● Assigned task
Reproduce every record verbatim but drop the pictures.

● Input data
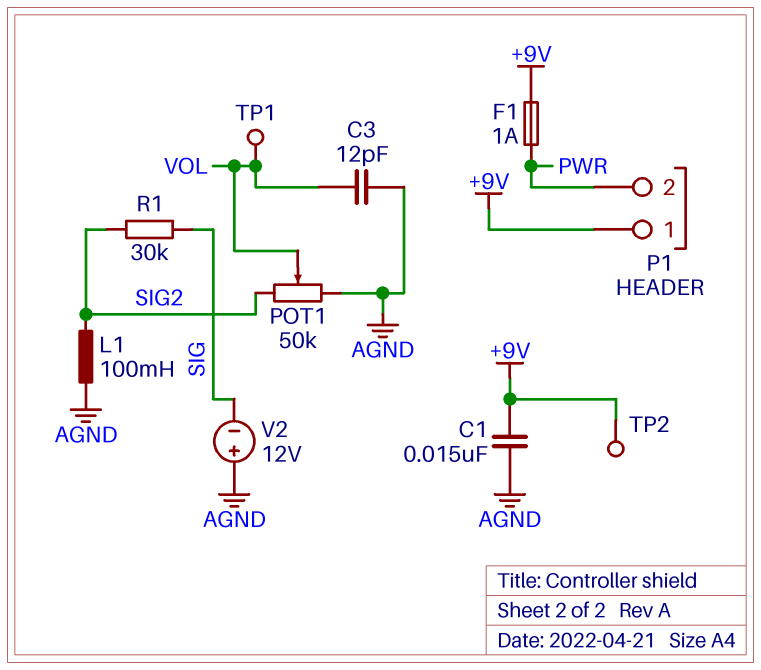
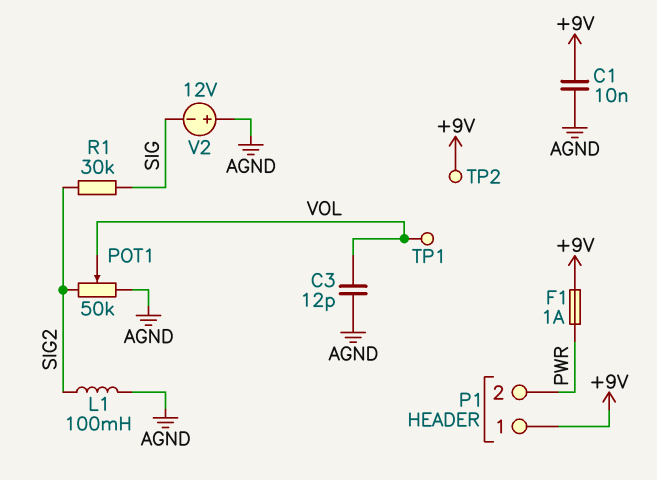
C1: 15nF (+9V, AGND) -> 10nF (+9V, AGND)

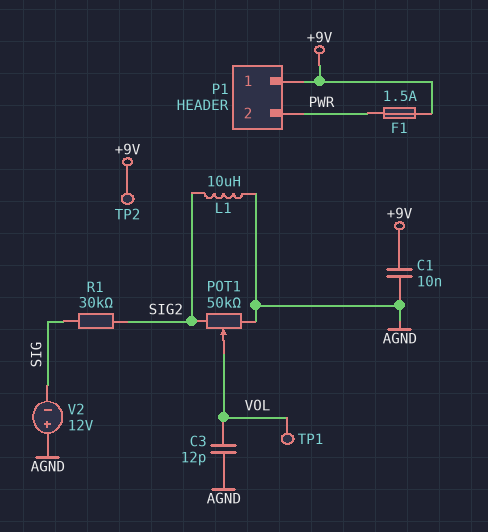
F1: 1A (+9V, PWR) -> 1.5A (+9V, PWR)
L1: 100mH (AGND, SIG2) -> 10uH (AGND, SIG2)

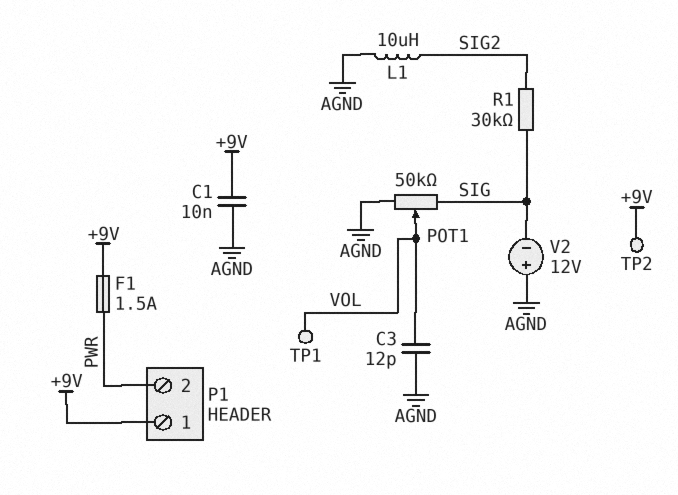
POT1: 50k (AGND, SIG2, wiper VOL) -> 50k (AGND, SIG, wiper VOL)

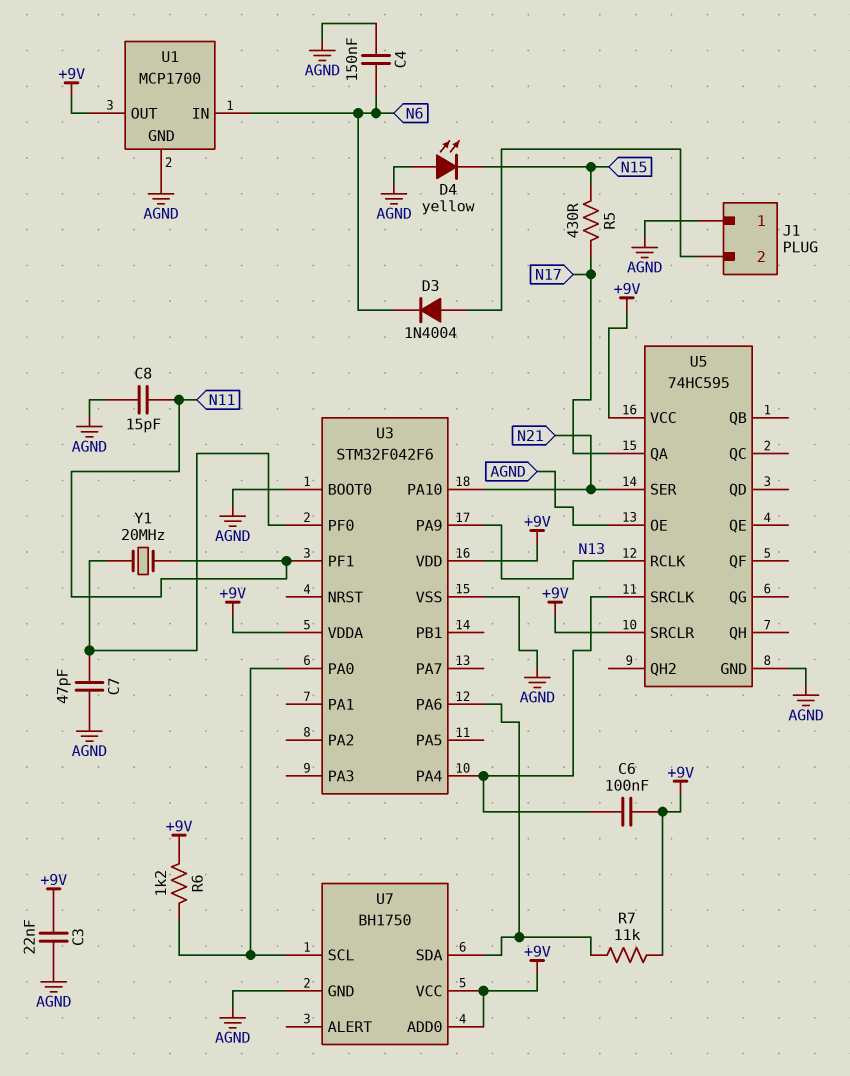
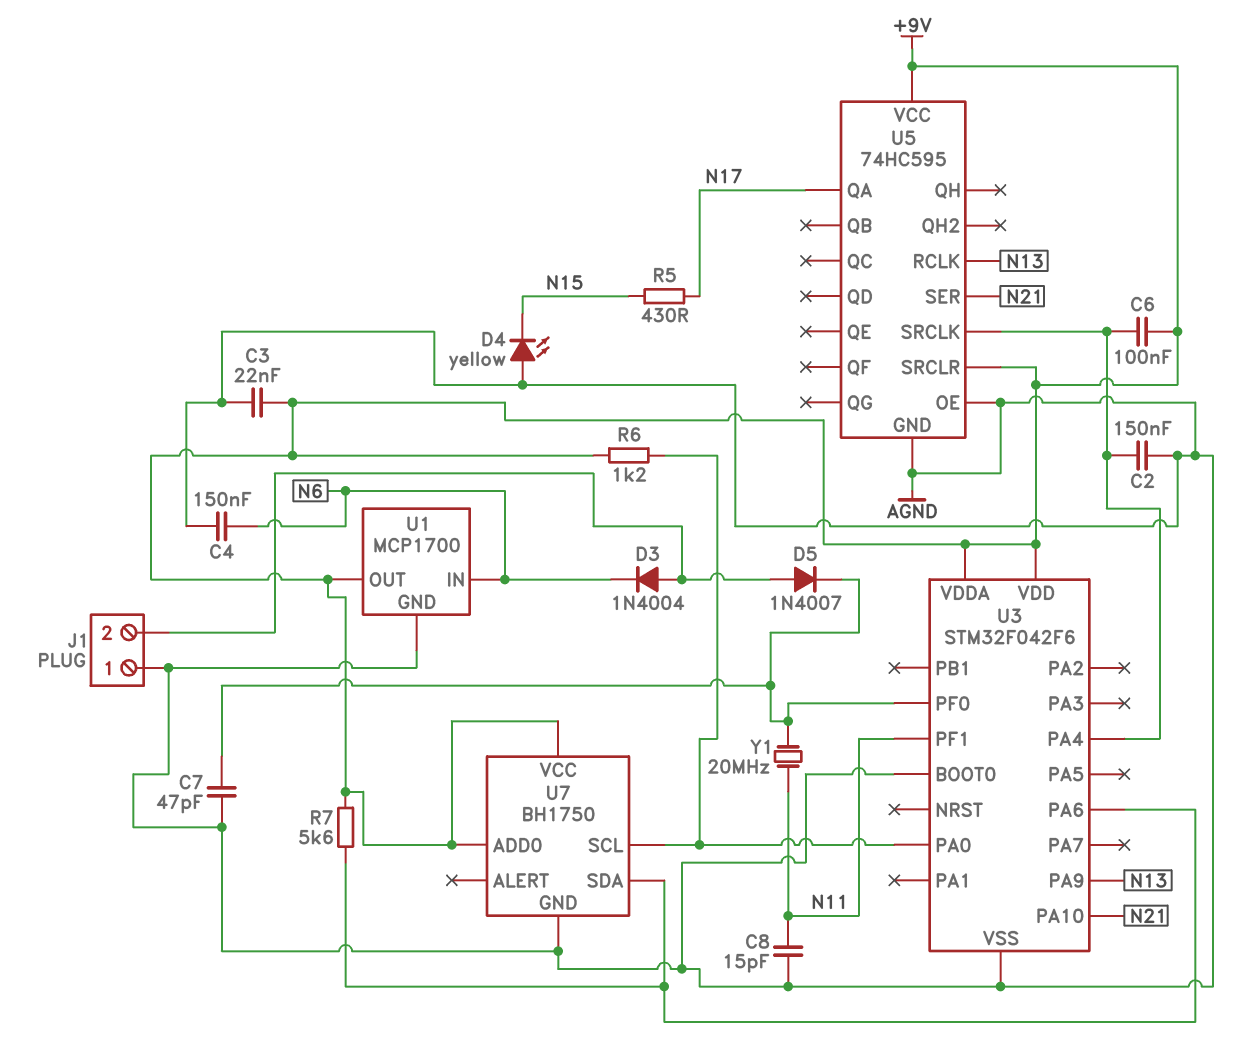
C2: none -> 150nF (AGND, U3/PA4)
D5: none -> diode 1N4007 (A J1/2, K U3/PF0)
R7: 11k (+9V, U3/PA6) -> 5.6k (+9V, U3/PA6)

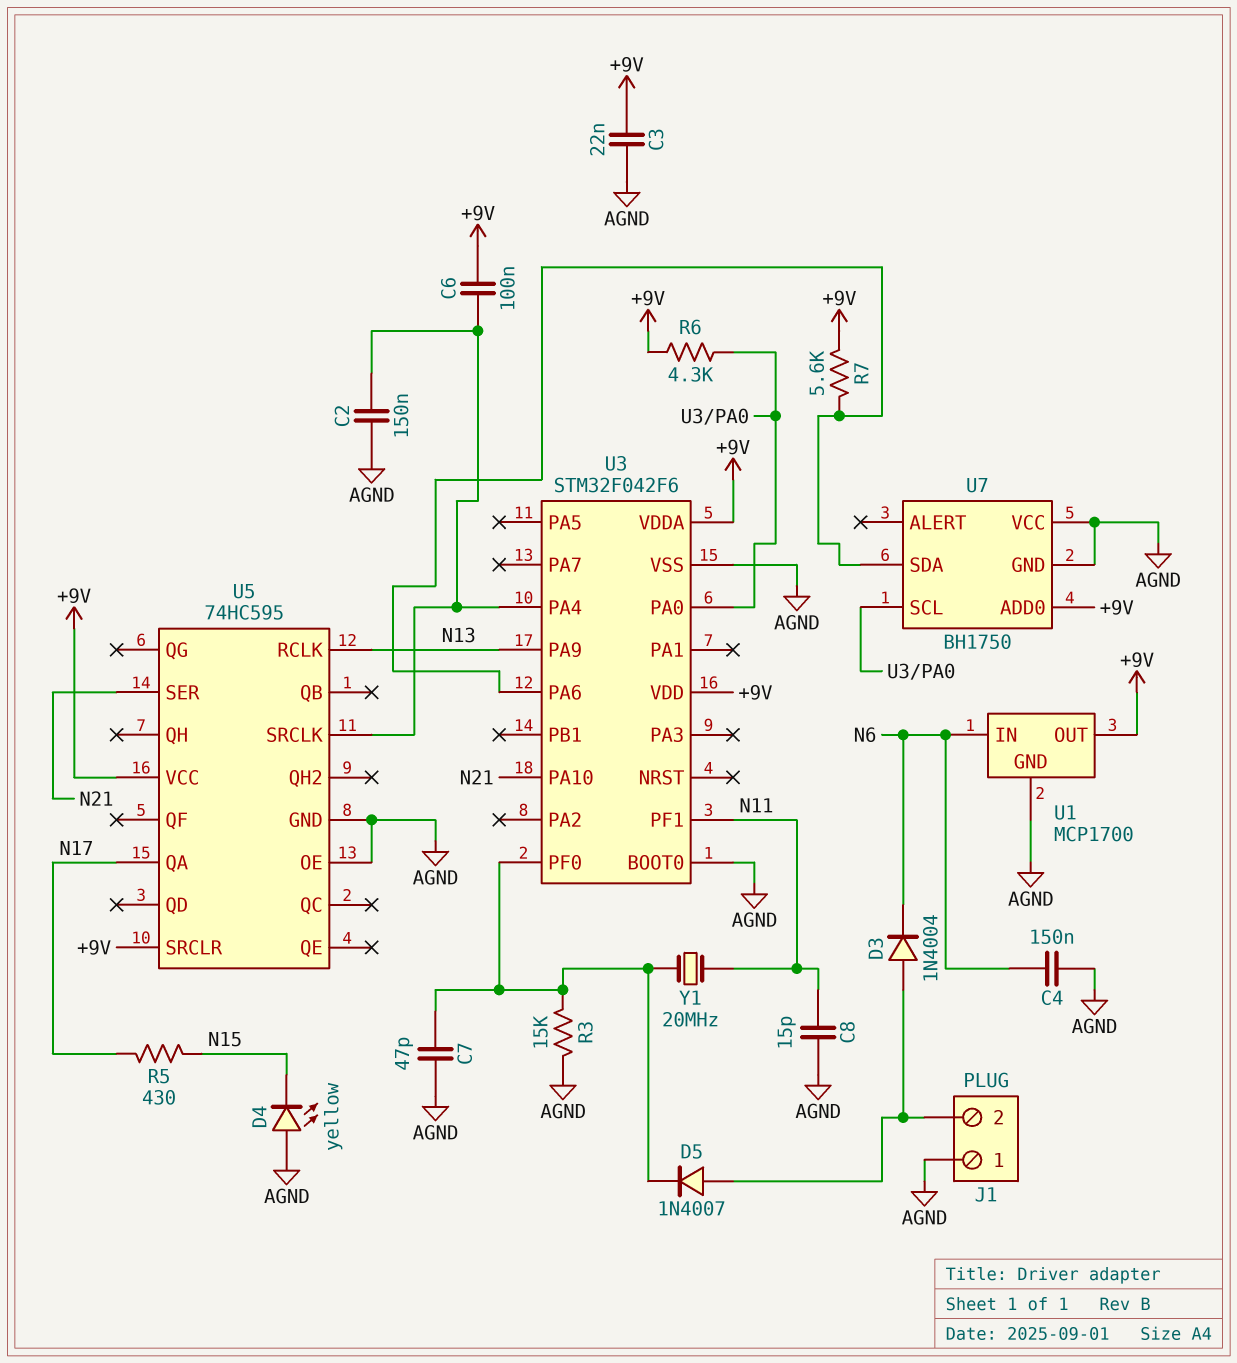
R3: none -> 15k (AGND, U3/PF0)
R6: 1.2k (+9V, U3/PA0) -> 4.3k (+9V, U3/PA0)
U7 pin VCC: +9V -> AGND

● Result of this task
C1: 15nF (+9V, AGND) -> 10nF (+9V, AGND)

F1: 1A (+9V, PWR) -> 1.5A (+9V, PWR)
L1: 100mH (AGND, SIG2) -> 10uH (AGND, SIG2)

POT1: 50k (AGND, SIG2, wiper VOL) -> 50k (AGND, SIG, wiper VOL)

C2: none -> 150nF (AGND, U3/PA4)
D5: none -> diode 1N4007 (A J1/2, K U3/PF0)
R7: 11k (+9V, U3/PA6) -> 5.6k (+9V, U3/PA6)

R3: none -> 15k (AGND, U3/PF0)
R6: 1.2k (+9V, U3/PA0) -> 4.3k (+9V, U3/PA0)
U7 pin VCC: +9V -> AGND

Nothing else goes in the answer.